##### SOURCE MATERIAL #####

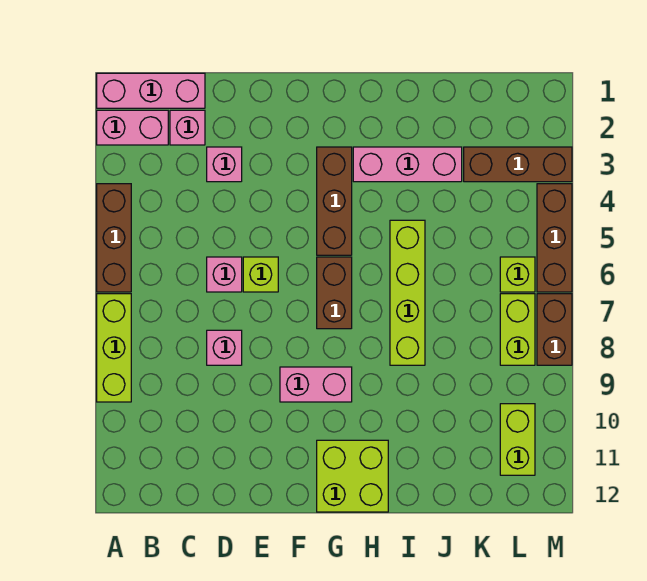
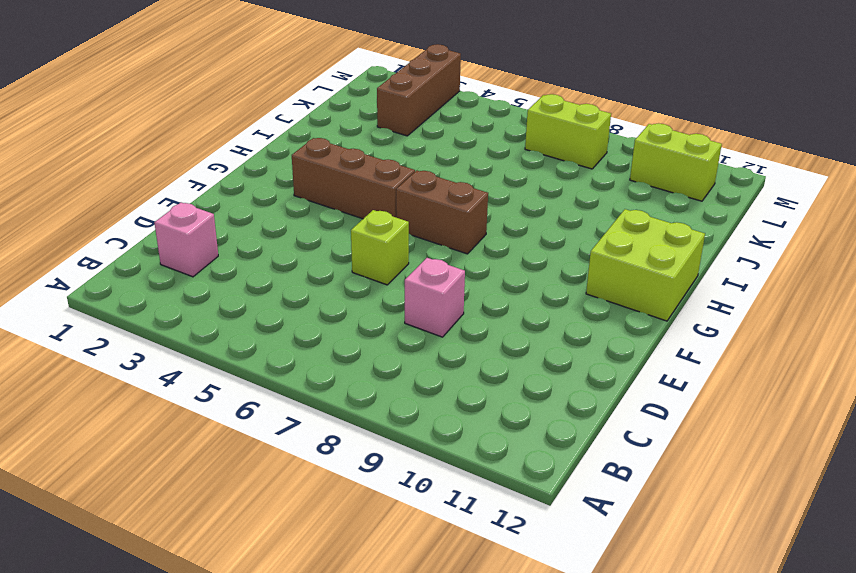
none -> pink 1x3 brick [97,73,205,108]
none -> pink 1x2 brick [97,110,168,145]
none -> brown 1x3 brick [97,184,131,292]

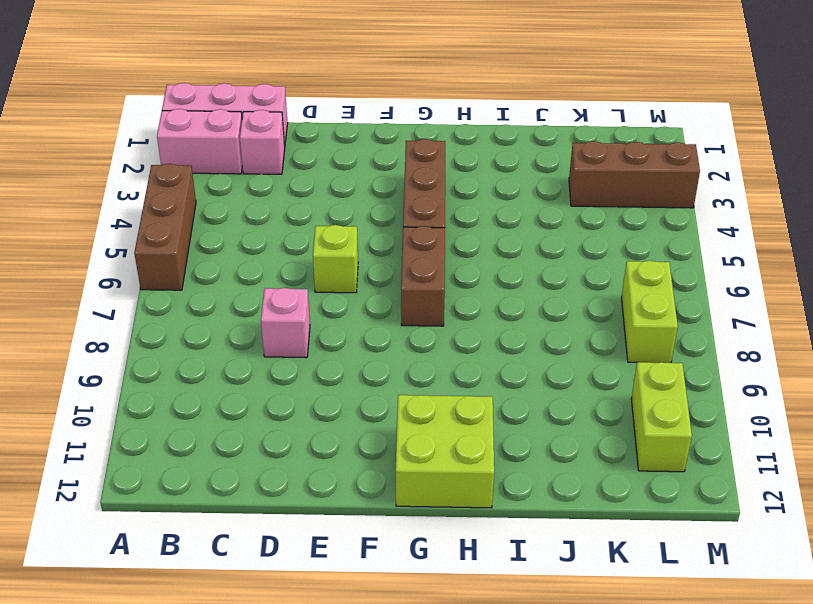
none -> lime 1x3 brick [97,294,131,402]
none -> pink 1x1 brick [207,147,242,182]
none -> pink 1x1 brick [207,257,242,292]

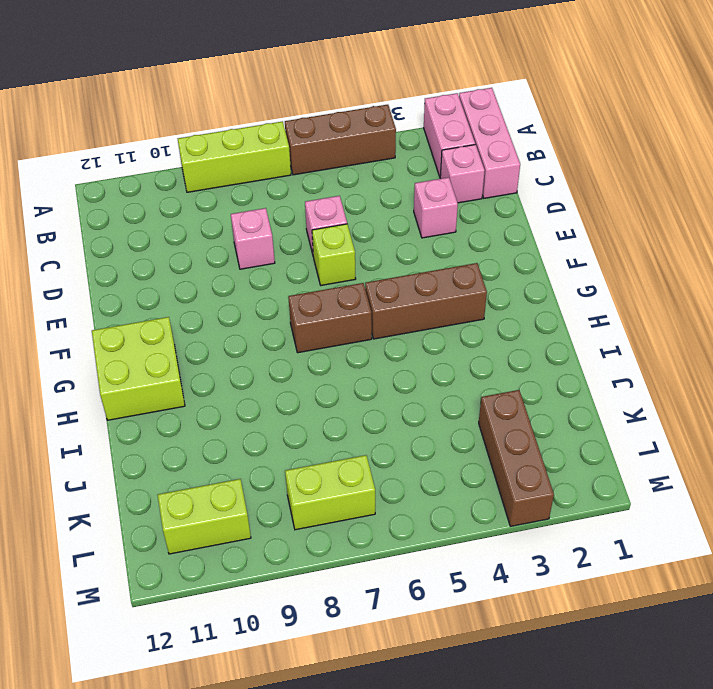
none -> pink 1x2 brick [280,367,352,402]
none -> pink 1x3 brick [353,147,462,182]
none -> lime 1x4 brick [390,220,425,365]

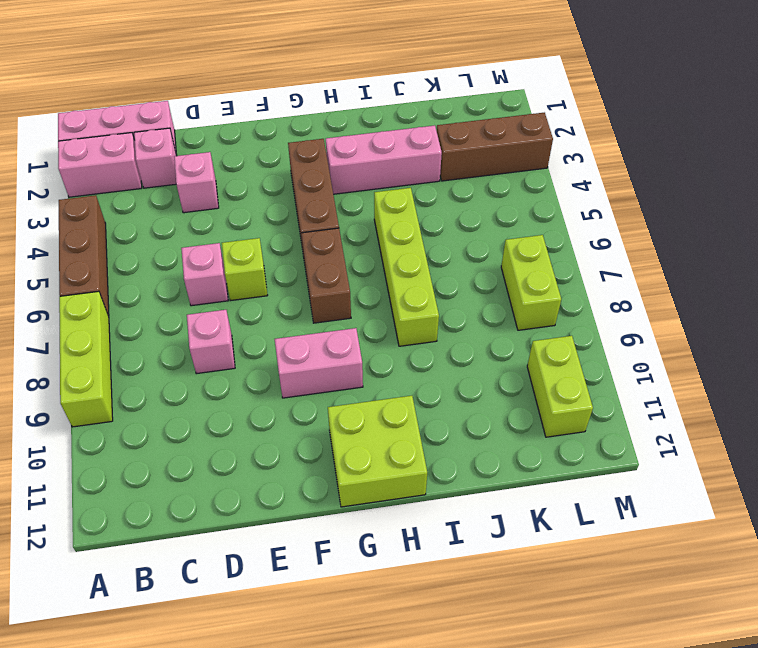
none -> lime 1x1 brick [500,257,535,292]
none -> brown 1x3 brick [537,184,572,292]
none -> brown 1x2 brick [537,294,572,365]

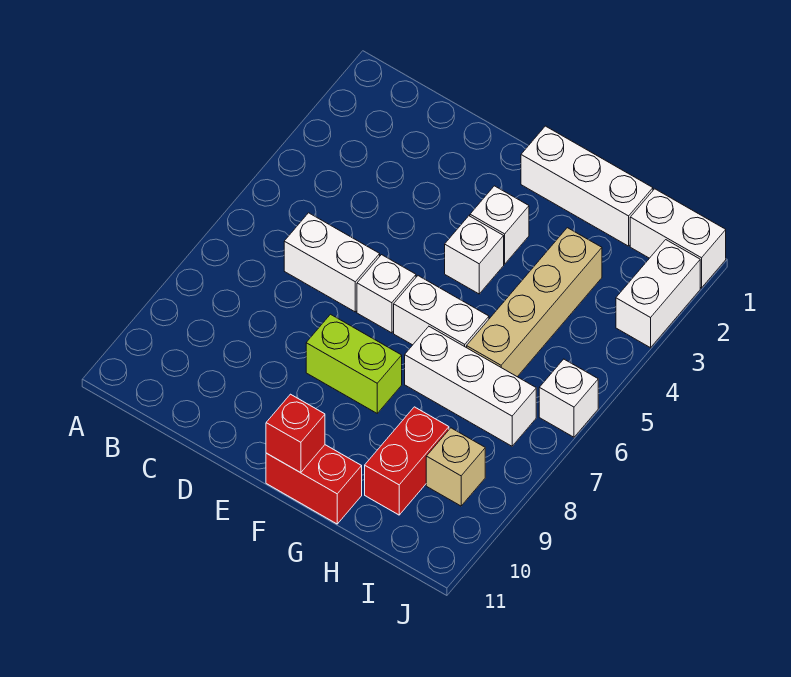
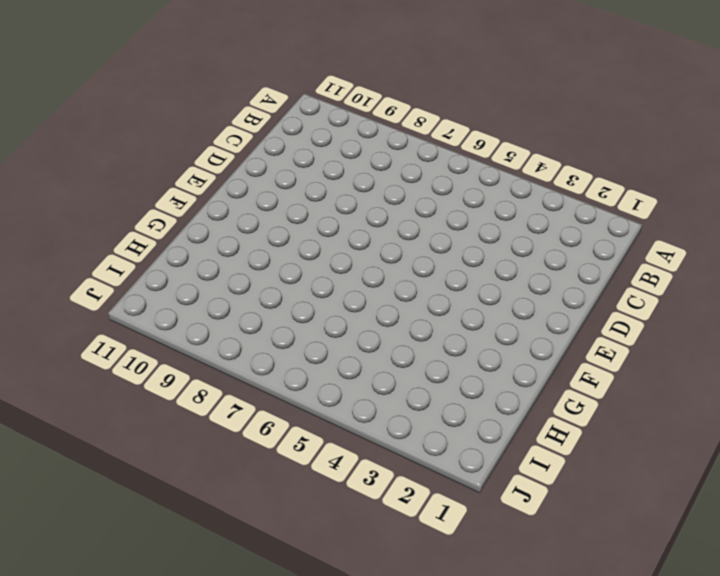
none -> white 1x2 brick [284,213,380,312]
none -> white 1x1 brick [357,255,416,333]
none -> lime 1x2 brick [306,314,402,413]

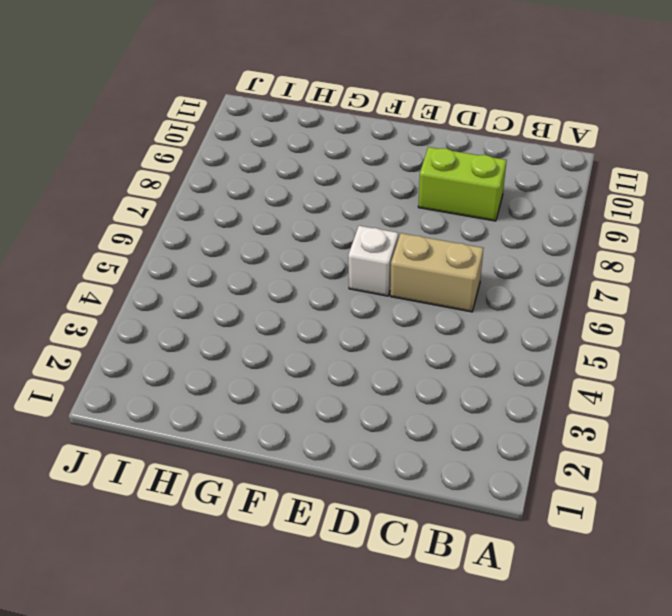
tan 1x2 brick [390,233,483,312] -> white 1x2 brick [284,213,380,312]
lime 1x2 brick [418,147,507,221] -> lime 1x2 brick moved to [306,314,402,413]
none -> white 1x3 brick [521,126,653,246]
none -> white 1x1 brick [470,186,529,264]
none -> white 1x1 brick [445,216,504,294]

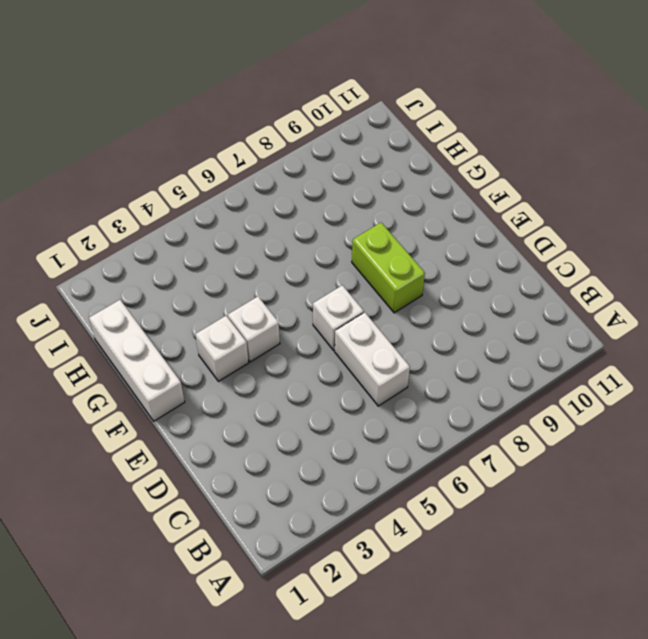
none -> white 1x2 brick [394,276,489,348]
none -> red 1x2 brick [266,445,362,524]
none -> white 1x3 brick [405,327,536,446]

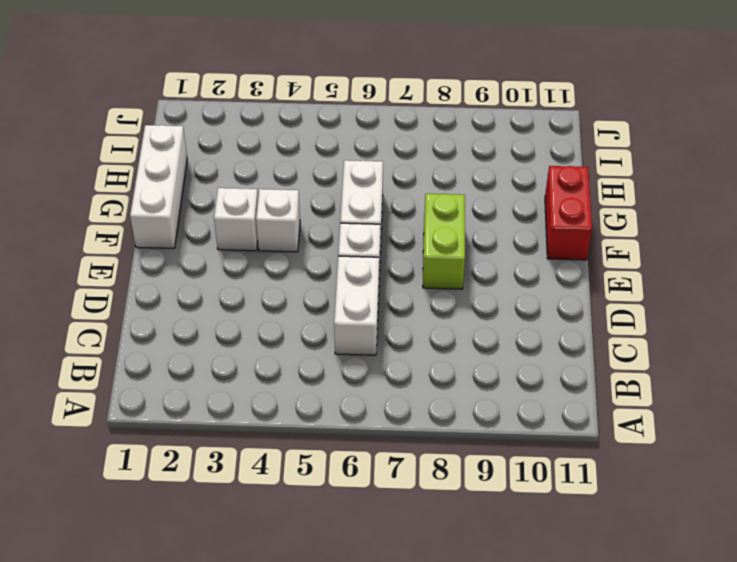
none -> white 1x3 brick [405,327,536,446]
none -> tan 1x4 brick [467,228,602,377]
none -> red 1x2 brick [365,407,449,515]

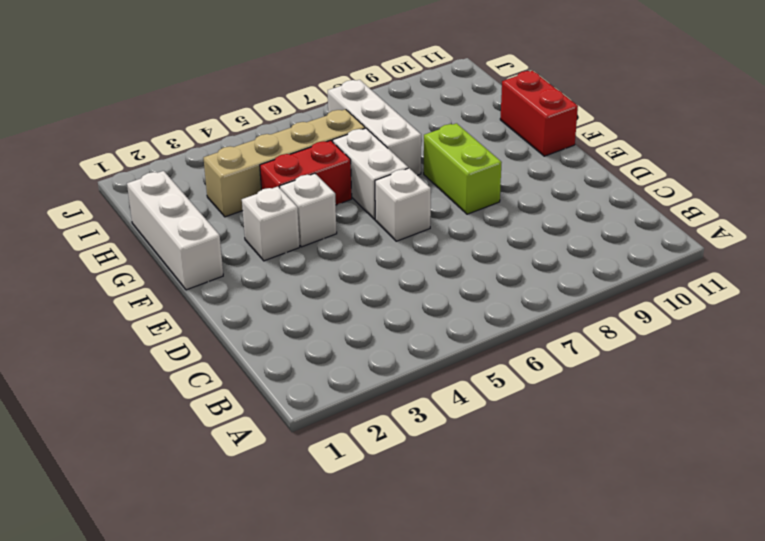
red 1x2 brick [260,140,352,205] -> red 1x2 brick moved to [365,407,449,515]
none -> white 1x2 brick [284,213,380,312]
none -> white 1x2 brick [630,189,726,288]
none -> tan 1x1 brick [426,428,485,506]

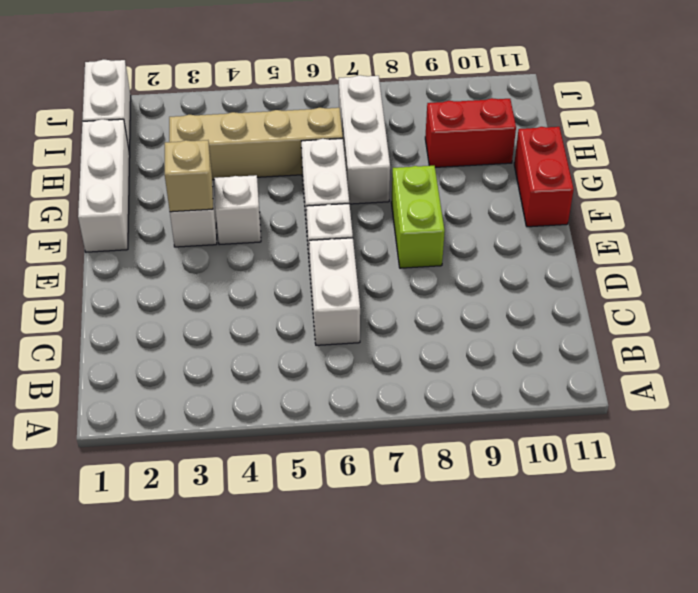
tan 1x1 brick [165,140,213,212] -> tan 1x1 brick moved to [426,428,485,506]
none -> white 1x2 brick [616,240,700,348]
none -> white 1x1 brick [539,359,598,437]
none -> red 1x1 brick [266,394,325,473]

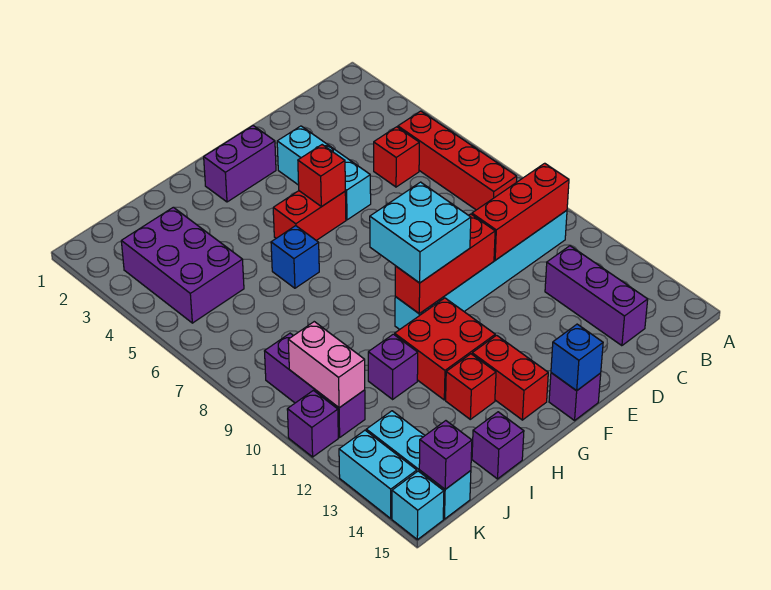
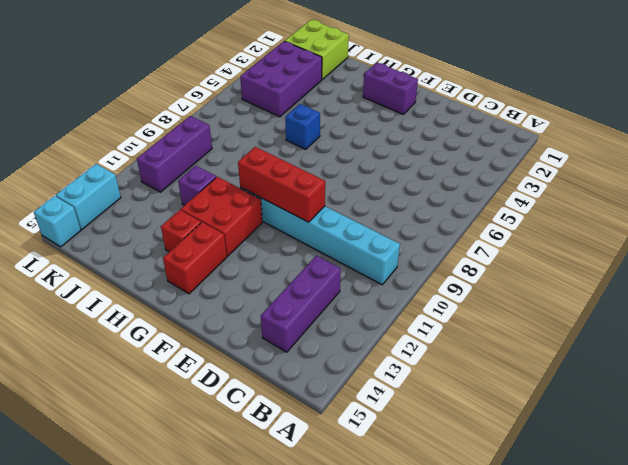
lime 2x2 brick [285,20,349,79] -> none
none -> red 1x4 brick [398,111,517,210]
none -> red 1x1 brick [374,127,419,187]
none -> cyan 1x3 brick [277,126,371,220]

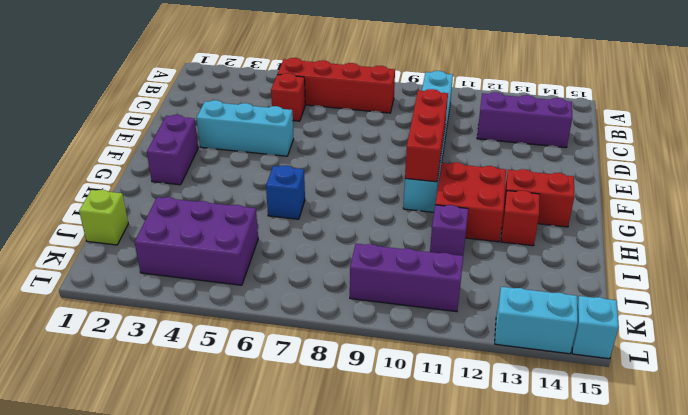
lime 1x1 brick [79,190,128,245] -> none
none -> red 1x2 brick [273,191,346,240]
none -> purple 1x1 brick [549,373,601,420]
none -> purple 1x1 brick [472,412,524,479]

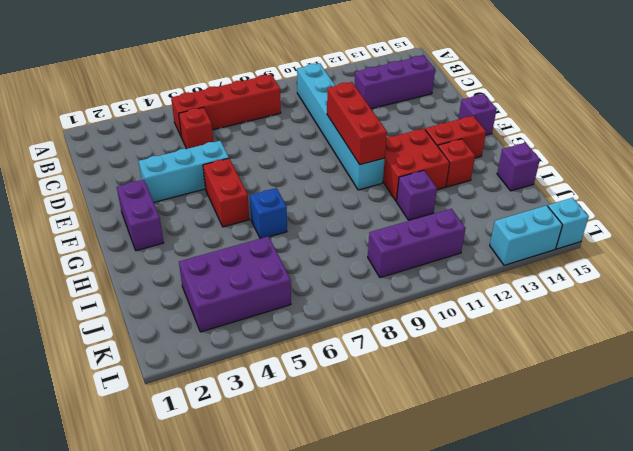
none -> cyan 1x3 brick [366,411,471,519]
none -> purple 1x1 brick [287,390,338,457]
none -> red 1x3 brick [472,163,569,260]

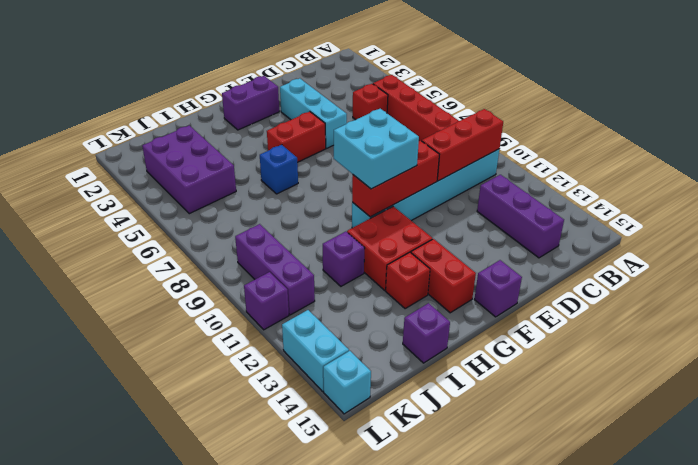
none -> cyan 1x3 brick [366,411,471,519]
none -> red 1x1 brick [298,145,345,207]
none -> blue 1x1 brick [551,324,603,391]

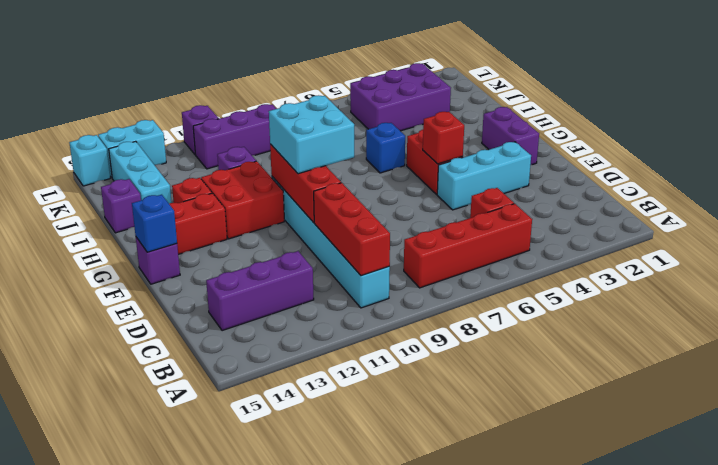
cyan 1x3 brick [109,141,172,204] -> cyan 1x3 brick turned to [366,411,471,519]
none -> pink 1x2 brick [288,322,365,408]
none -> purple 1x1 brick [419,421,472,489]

#####

=== WHAT IS BEING ASKED ===
Count up the lines in the entries that hold "cyan", and respond with that count and no other text.

=== ANSWER AREA ===
4